Multi-step shape edit data
+ + +

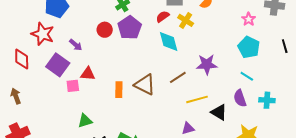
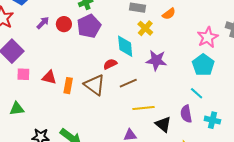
red semicircle: (163, 17) -> (110, 64), moved
pink star: (249, 19) -> (208, 37), size x1.5
purple arrow: (76, 45) -> (43, 23), moved, turned -96
purple star: (207, 64) -> (156, 60), moved
red triangle: (88, 74) -> (49, 77), moved
green triangle: (85, 121) -> (17, 109), moved

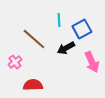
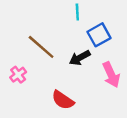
cyan line: (59, 20) -> (77, 12), moved
red semicircle: (33, 85) -> (63, 100), moved, turned -144

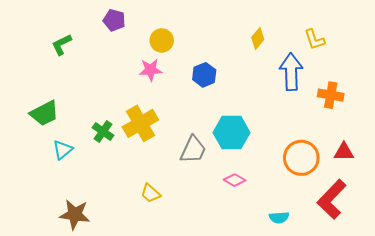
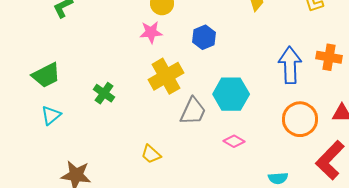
blue arrow: (291, 72) -> (290, 65), moved
yellow cross: (140, 123) -> (166, 76), moved
cyan triangle: (63, 150) -> (51, 115), moved

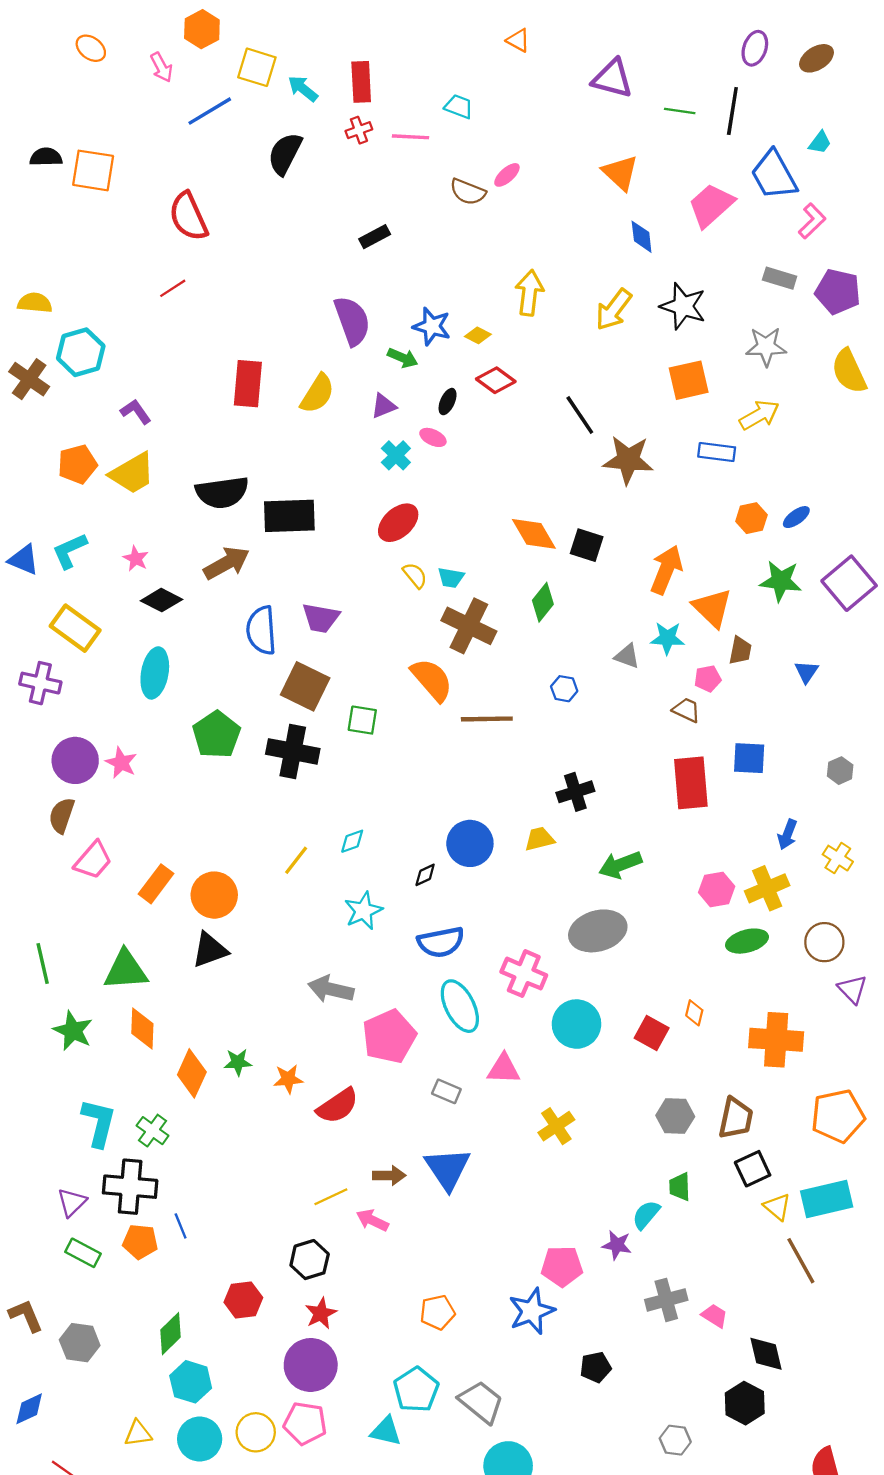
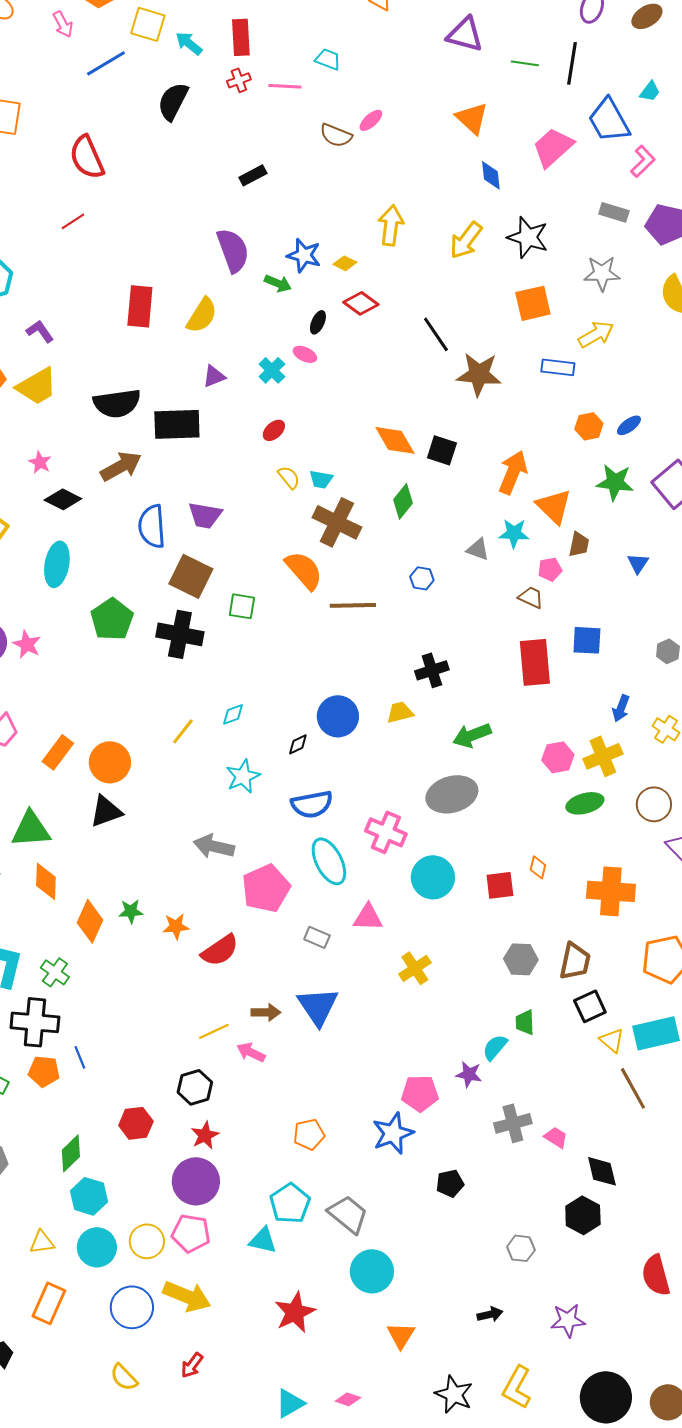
purple triangle: (384, 406) -> (214, 376), moved
red ellipse: (398, 523) -> (274, 430), size x0.6
red square: (652, 1033) -> (500, 885), turned -36

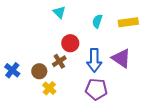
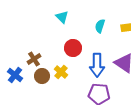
brown cross: (59, 61) -> (34, 59), moved
yellow cross: (49, 88) -> (61, 72), moved

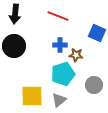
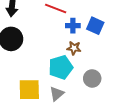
blue cross: (60, 45) -> (73, 26), moved

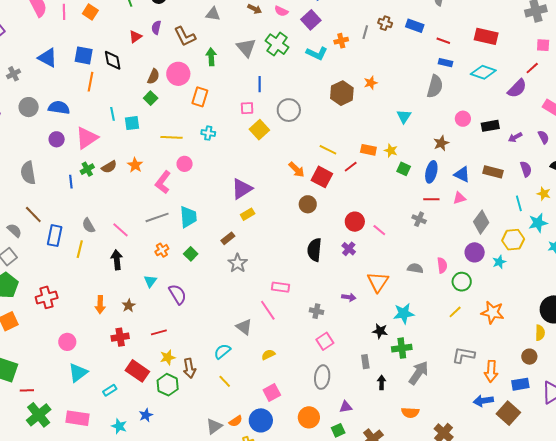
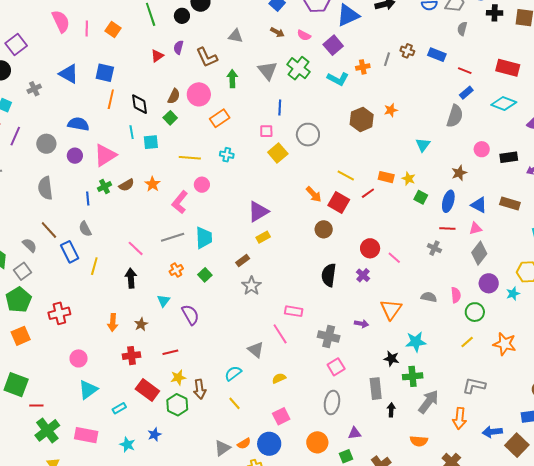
black diamond: (113, 60) -> (140, 104), moved
blue rectangle: (446, 63) -> (466, 93), turned -56
orange rectangle: (200, 97) -> (220, 118), turned 36
gray circle: (29, 107) -> (46, 144), moved
gray diamond: (481, 222) -> (479, 253), moved
gray semicircle: (88, 226) -> (85, 229), moved
blue rectangle: (55, 236) -> (70, 252), turned -40
gray cross: (316, 311) -> (329, 336), size x1.5
gray rectangle: (365, 362) -> (376, 389), size x1.5
orange arrow: (491, 371) -> (460, 418), moved

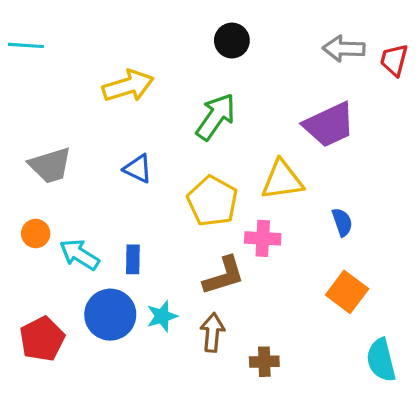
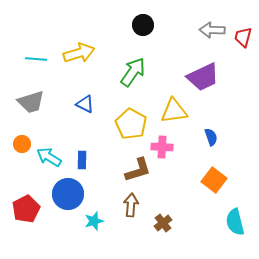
cyan line: (26, 45) -> (36, 59), moved
cyan star: (162, 316) -> (94, 221), moved
brown cross: (264, 362) -> (163, 223), turned -36

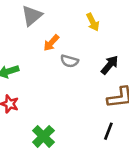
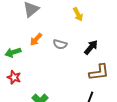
orange arrow: (51, 43) -> (36, 39), moved

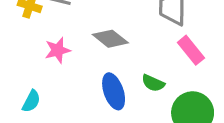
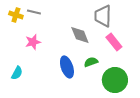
gray diamond: (110, 39) -> (80, 35), moved, turned 30
green semicircle: (153, 83) -> (91, 62), turned 136

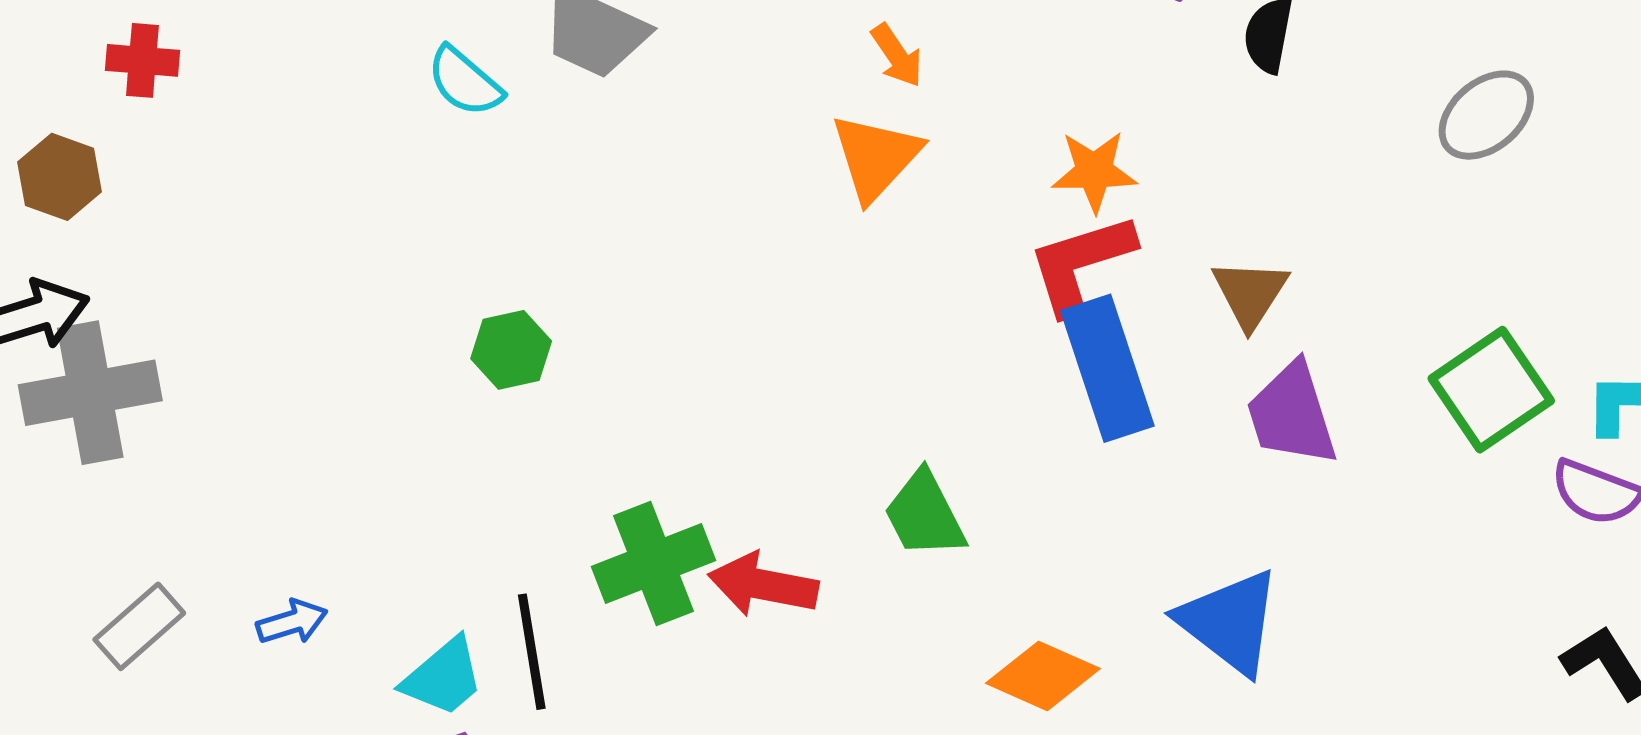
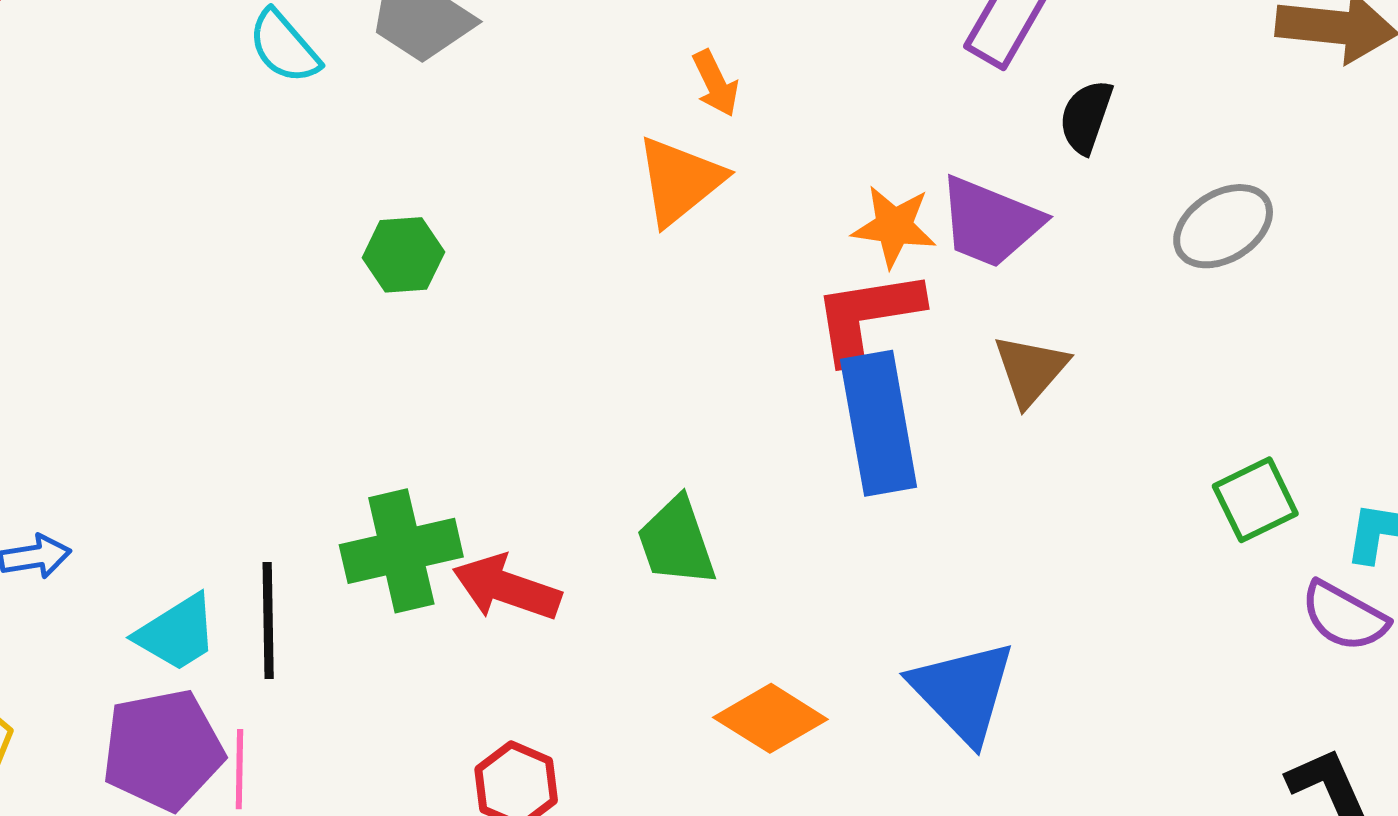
gray ellipse: (1486, 115) -> (1223, 226), moved
green hexagon: (511, 350) -> (403, 255), moved
green square: (1491, 390) -> (1255, 500), size x0.7
purple trapezoid: (1292, 414) -> (990, 222), moved, turned -59

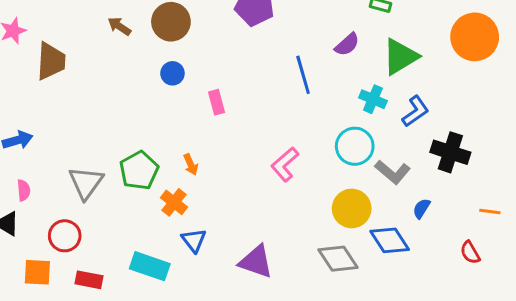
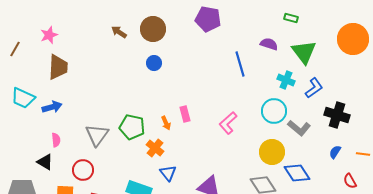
purple semicircle: (347, 44) -> (269, 44), turned -120
green triangle: (400, 57) -> (304, 52), turned -36
brown trapezoid: (51, 61) -> (58, 67), moved
pink rectangle: (217, 102) -> (185, 114), moved
green pentagon: (139, 171) -> (132, 127), turned -30
blue semicircle: (422, 208) -> (335, 152), moved

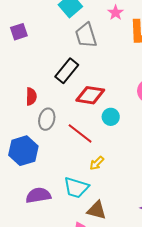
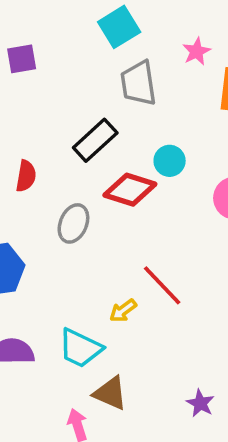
cyan circle: (111, 117) -> (170, 161), moved
gray ellipse: (47, 119) -> (73, 223), moved
red line: (80, 133) -> (162, 285), moved

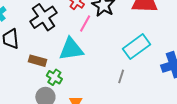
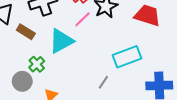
cyan triangle: (71, 49) -> (61, 41), turned -36
brown rectangle: (38, 61) -> (26, 32), moved

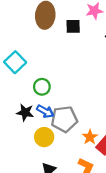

+ + +

Your task:
What's needed is an exact copy of the lines above from the one with "gray semicircle: (88, 226)" through the one with "green square: (1491, 390)", both included; the pictures stay out.

Completed exercise:
gray semicircle: (88, 226) -> (85, 229), moved
blue rectangle: (55, 236) -> (70, 252), turned -40
gray cross: (316, 311) -> (329, 336), size x1.5
gray rectangle: (365, 362) -> (376, 389), size x1.5
orange arrow: (491, 371) -> (460, 418), moved

cyan line: (26, 45) -> (36, 59), moved
cyan star: (162, 316) -> (94, 221), moved
brown cross: (264, 362) -> (163, 223), turned -36

orange arrow: (51, 43) -> (36, 39), moved

gray diamond: (110, 39) -> (80, 35), moved, turned 30
green semicircle: (153, 83) -> (91, 62), turned 136

gray ellipse: (1486, 115) -> (1223, 226), moved
green hexagon: (511, 350) -> (403, 255), moved
green square: (1491, 390) -> (1255, 500), size x0.7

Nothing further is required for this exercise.